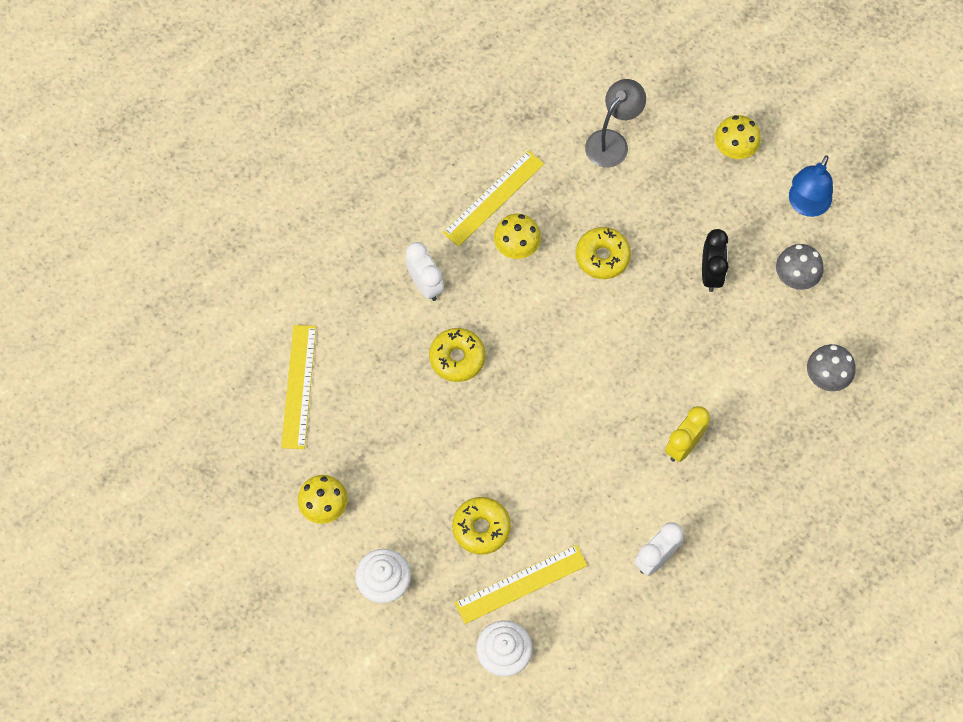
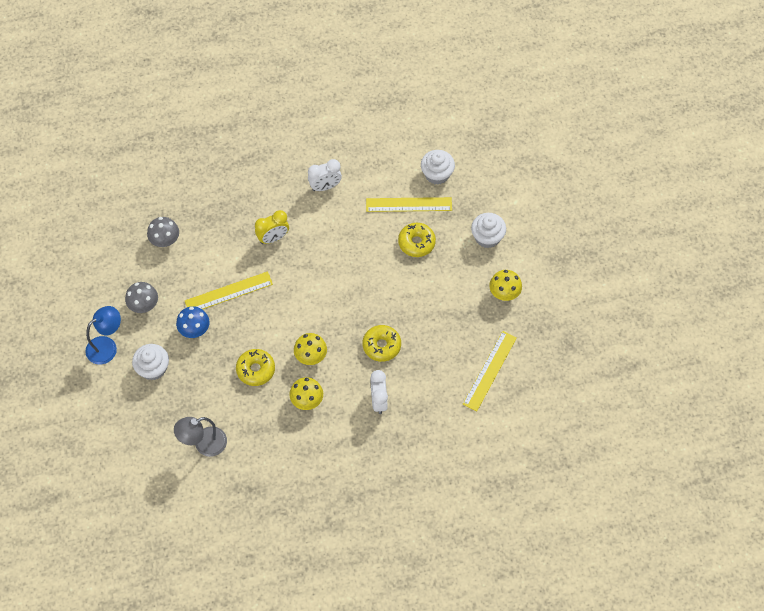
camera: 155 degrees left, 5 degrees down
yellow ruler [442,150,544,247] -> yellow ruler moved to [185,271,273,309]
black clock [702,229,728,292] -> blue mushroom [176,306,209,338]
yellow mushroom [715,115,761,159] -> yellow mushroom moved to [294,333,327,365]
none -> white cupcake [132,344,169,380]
---
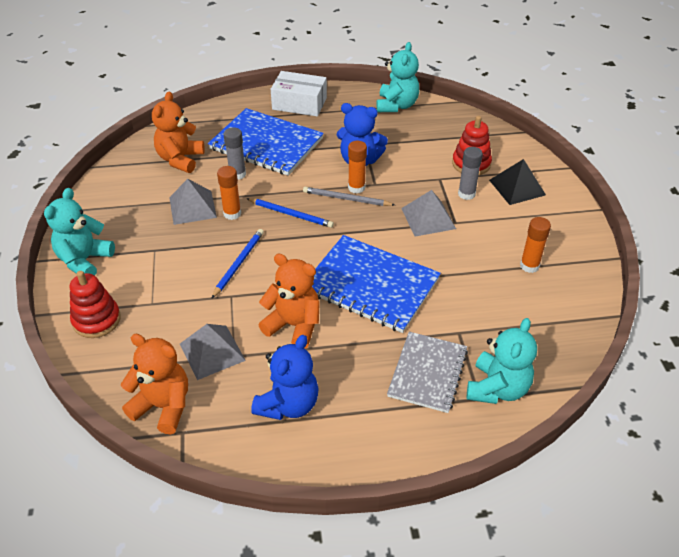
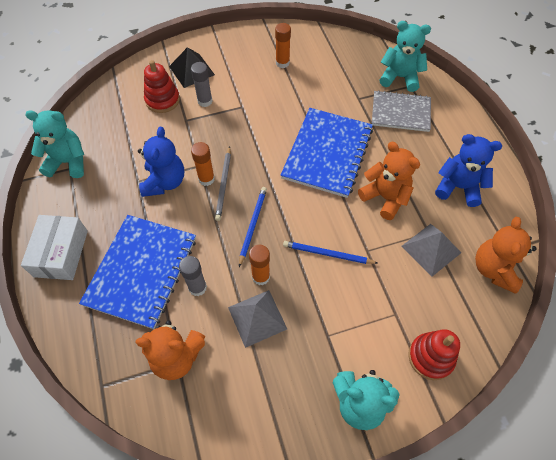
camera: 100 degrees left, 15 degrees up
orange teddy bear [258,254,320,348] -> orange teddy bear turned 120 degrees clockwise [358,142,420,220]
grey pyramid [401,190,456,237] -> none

WHAT YOU ARE ASKED TO DO:
Your reply is to repeat, unchanged, the lines above running from the one with "camera: 155 degrees left, 5 degrees down" up to and including the one with "none -> white cupcake [132,344,169,380]".

WORKED SOLUTION:
camera: 155 degrees left, 5 degrees down
yellow ruler [442,150,544,247] -> yellow ruler moved to [185,271,273,309]
black clock [702,229,728,292] -> blue mushroom [176,306,209,338]
yellow mushroom [715,115,761,159] -> yellow mushroom moved to [294,333,327,365]
none -> white cupcake [132,344,169,380]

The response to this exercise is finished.